[[ Information supplied, beginning ]]
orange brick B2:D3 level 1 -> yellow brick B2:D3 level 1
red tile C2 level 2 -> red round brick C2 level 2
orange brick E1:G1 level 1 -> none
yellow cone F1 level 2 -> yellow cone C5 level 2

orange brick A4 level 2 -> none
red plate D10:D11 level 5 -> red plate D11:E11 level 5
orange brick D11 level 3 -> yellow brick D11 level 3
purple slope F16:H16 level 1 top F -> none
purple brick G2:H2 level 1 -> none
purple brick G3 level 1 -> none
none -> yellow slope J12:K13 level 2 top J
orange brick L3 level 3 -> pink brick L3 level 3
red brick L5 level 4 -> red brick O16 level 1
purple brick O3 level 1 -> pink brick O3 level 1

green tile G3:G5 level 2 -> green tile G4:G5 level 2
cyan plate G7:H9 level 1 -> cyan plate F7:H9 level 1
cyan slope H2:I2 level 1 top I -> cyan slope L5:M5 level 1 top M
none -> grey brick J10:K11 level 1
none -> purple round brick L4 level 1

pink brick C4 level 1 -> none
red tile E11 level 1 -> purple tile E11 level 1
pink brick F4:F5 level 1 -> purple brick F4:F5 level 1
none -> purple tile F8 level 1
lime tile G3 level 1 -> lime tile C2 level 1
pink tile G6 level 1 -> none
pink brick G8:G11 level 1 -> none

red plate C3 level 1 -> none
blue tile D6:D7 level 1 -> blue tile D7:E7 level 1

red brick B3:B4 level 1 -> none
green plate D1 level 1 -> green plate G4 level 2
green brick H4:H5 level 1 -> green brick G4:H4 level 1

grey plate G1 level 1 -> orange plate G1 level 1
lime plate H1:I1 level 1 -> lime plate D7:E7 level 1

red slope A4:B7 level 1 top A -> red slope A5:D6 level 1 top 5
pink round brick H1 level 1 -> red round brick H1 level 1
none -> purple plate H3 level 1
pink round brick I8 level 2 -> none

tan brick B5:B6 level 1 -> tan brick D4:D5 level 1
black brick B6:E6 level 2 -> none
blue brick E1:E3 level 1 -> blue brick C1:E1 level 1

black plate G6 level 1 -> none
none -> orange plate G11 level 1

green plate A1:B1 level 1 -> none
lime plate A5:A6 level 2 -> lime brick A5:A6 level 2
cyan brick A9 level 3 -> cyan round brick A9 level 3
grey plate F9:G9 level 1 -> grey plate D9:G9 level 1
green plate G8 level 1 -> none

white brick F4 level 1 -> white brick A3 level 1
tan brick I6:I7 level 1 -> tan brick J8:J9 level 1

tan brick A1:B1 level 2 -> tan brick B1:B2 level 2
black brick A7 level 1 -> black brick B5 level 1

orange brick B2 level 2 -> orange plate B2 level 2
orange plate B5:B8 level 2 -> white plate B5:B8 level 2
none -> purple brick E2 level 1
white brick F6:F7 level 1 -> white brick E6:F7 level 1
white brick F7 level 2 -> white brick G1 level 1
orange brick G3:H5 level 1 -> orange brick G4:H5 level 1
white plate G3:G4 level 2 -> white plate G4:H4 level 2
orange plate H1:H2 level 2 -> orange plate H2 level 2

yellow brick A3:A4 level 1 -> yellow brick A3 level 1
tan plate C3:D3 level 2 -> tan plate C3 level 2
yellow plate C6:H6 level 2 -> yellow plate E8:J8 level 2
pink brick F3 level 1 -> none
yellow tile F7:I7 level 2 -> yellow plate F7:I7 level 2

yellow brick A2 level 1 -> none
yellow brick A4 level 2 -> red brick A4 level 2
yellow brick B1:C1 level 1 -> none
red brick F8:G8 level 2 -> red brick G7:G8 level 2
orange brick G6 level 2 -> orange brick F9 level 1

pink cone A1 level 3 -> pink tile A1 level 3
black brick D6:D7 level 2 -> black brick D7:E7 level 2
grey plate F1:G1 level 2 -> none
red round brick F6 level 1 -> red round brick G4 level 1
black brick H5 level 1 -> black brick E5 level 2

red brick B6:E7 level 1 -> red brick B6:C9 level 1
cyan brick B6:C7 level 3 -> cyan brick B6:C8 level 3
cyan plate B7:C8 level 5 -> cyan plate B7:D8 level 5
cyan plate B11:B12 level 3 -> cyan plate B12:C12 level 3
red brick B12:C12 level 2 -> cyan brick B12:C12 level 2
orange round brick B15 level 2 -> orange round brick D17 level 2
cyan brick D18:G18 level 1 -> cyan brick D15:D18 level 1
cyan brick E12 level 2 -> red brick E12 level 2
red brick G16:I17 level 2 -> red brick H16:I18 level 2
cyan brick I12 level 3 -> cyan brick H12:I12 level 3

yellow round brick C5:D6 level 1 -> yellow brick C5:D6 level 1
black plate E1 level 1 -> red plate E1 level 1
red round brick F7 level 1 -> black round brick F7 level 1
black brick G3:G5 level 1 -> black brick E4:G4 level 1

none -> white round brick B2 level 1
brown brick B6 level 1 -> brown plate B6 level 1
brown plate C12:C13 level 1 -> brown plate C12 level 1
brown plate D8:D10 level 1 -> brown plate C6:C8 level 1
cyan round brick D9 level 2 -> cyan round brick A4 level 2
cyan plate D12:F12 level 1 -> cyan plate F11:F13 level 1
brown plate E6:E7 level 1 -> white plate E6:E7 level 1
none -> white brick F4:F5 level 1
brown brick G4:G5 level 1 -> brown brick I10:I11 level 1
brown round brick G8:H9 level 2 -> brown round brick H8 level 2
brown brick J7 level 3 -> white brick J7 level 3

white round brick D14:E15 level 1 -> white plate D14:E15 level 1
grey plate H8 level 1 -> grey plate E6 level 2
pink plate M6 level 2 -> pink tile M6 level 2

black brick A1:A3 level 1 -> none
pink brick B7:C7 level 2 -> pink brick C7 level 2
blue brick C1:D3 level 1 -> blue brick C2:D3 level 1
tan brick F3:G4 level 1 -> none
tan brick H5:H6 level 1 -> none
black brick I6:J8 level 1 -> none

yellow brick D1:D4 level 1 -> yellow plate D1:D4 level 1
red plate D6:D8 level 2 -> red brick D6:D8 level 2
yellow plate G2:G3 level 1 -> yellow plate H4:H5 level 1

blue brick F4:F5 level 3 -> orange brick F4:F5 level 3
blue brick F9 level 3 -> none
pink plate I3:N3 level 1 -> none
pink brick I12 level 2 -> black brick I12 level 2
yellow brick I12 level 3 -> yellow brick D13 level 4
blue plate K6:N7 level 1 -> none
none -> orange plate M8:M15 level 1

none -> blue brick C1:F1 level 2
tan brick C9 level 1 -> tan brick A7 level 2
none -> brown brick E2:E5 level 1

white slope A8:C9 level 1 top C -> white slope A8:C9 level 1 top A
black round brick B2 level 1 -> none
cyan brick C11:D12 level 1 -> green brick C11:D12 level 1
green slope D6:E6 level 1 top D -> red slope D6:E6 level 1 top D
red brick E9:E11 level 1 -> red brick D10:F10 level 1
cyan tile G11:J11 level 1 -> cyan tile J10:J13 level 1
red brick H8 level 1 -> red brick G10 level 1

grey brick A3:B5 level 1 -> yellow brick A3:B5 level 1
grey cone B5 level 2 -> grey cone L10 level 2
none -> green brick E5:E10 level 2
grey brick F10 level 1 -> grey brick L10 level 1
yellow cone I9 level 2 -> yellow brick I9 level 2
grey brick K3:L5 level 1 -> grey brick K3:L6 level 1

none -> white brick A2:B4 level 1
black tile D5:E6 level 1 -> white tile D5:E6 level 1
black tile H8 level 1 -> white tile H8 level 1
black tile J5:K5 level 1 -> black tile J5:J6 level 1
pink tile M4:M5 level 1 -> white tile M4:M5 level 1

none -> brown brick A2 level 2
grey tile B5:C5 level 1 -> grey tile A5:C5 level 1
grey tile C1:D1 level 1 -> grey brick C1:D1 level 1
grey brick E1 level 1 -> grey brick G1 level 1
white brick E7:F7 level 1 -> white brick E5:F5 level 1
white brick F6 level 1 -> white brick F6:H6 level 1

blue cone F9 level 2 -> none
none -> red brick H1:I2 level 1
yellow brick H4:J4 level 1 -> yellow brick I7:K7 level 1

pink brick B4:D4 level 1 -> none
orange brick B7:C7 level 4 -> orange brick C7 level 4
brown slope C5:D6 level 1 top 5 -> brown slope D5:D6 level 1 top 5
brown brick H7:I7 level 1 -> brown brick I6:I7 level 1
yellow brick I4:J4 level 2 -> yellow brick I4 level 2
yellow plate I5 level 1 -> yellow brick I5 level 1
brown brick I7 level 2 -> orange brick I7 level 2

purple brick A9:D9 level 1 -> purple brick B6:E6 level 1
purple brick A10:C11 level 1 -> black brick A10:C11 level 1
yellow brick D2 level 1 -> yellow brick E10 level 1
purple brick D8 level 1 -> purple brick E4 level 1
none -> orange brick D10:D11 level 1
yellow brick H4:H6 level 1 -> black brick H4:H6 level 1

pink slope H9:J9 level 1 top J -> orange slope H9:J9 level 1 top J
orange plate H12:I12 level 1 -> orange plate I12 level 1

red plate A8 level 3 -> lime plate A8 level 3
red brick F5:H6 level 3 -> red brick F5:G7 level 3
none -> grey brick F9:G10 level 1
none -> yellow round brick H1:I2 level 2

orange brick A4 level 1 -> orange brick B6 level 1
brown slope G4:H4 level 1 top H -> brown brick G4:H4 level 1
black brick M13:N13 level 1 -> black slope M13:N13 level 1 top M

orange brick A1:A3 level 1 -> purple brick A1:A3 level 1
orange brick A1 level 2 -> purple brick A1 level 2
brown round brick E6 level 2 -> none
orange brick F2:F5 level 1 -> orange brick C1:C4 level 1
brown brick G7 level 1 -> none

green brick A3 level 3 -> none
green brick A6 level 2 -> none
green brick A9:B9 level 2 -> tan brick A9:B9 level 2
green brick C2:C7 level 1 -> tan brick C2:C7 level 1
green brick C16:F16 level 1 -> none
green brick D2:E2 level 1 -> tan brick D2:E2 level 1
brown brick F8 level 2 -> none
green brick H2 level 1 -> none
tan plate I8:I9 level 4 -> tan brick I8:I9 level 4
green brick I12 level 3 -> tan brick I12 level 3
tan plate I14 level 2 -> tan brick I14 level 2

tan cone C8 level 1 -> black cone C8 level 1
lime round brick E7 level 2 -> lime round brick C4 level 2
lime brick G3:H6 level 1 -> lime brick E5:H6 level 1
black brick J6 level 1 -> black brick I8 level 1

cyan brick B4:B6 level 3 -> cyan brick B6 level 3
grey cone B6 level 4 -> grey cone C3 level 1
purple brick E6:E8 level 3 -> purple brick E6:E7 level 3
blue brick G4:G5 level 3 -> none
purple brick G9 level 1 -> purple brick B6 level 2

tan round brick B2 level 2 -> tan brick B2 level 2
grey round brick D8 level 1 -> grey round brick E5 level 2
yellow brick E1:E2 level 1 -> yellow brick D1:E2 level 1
[[ Information supplied, end ]]
What the task asks:
Considering only the data above, return the lines in which "blue" occurs.

Written answer:
blue tile D6:D7 level 1 -> blue tile D7:E7 level 1
blue brick E1:E3 level 1 -> blue brick C1:E1 level 1
blue brick C1:D3 level 1 -> blue brick C2:D3 level 1
blue brick F4:F5 level 3 -> orange brick F4:F5 level 3
blue brick F9 level 3 -> none
blue plate K6:N7 level 1 -> none
none -> blue brick C1:F1 level 2
blue cone F9 level 2 -> none
blue brick G4:G5 level 3 -> none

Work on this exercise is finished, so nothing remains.